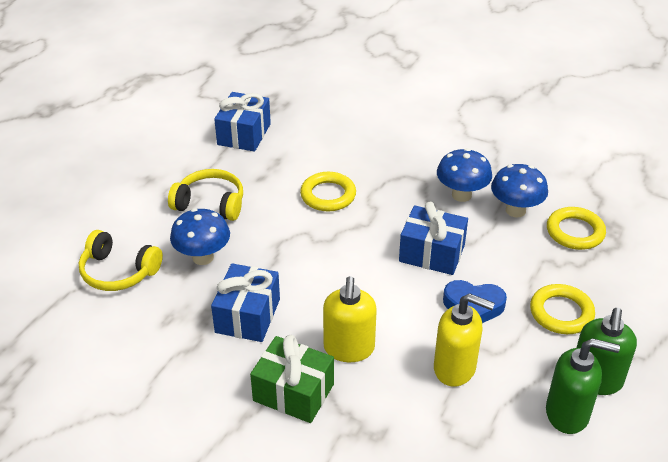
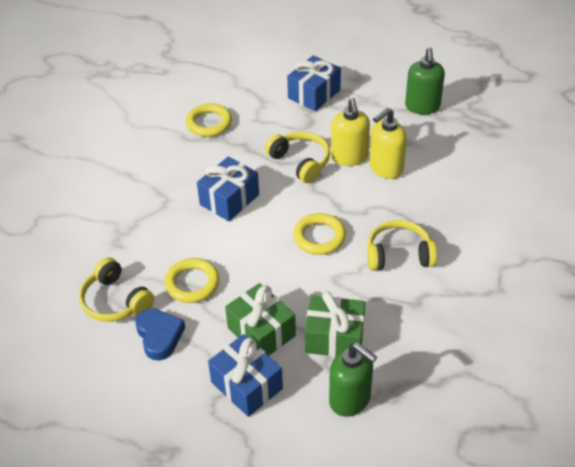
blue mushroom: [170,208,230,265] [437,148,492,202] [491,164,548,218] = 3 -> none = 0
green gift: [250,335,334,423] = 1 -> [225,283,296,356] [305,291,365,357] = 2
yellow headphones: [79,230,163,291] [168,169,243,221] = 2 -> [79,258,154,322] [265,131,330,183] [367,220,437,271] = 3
=====
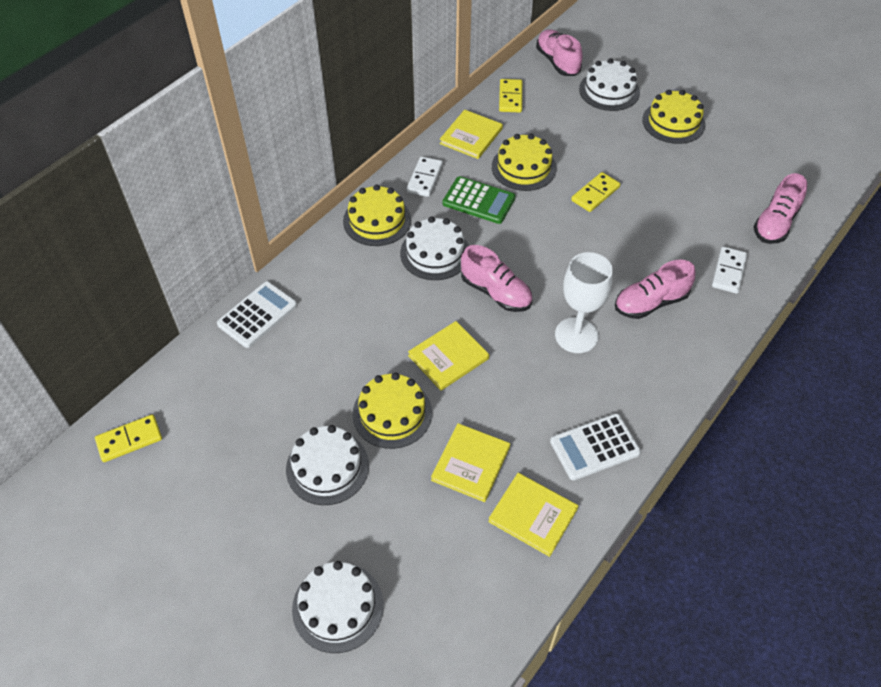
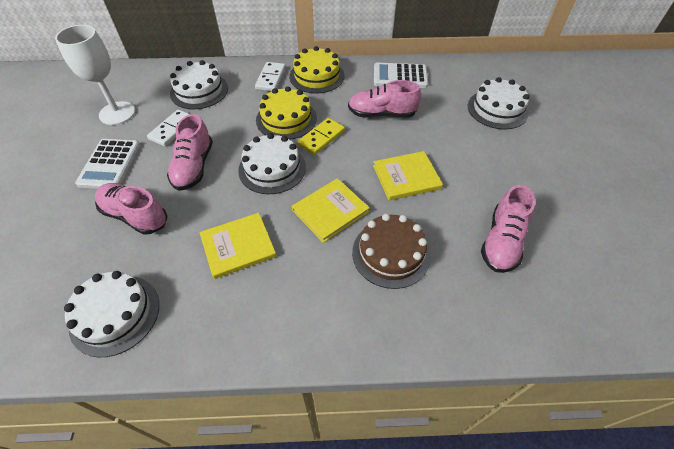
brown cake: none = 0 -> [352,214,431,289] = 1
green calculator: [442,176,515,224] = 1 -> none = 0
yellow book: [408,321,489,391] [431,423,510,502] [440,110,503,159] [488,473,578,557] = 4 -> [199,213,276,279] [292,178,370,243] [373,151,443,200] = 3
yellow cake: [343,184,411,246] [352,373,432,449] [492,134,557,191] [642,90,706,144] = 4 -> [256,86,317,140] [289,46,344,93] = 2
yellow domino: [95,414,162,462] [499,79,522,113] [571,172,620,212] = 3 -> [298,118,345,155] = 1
=====
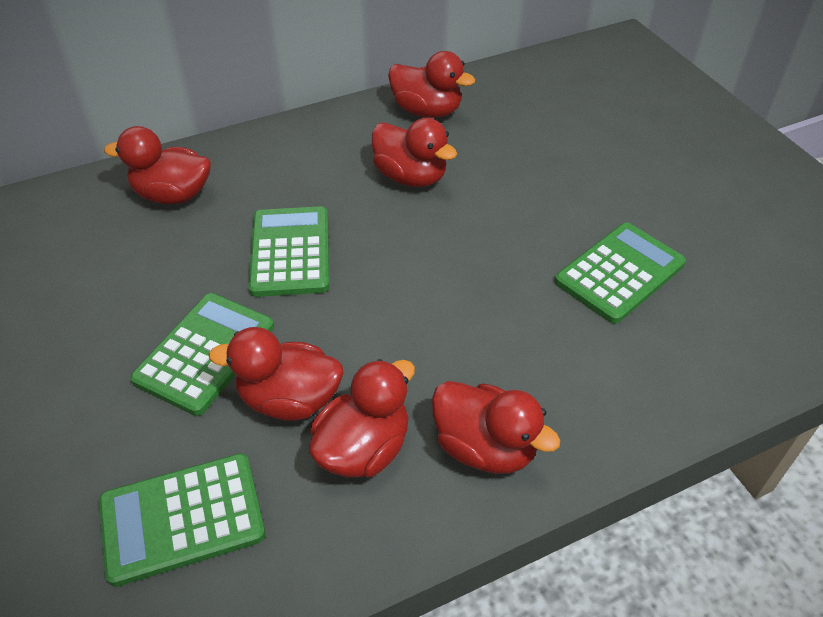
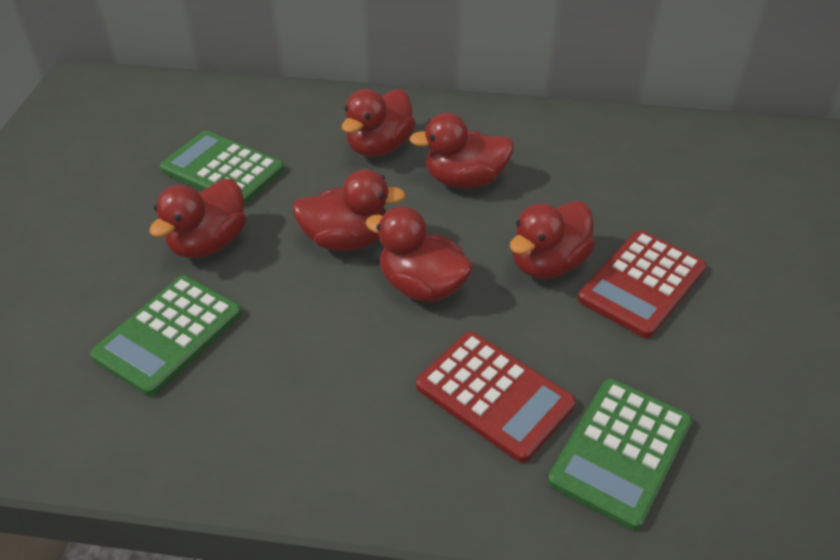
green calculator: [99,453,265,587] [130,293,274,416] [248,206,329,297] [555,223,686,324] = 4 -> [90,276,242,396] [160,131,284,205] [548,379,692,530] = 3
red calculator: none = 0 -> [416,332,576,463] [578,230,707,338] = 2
=====
Retype the entries above exactly, but only from the line containing "green gift: [250,335,334,423]" through the line containing "yellow headphones: [79,230,163,291]", both included.

green gift: [250,335,334,423] = 1 -> [225,283,296,356] [305,291,365,357] = 2
yellow headphones: [79,230,163,291] [168,169,243,221] = 2 -> [79,258,154,322] [265,131,330,183] [367,220,437,271] = 3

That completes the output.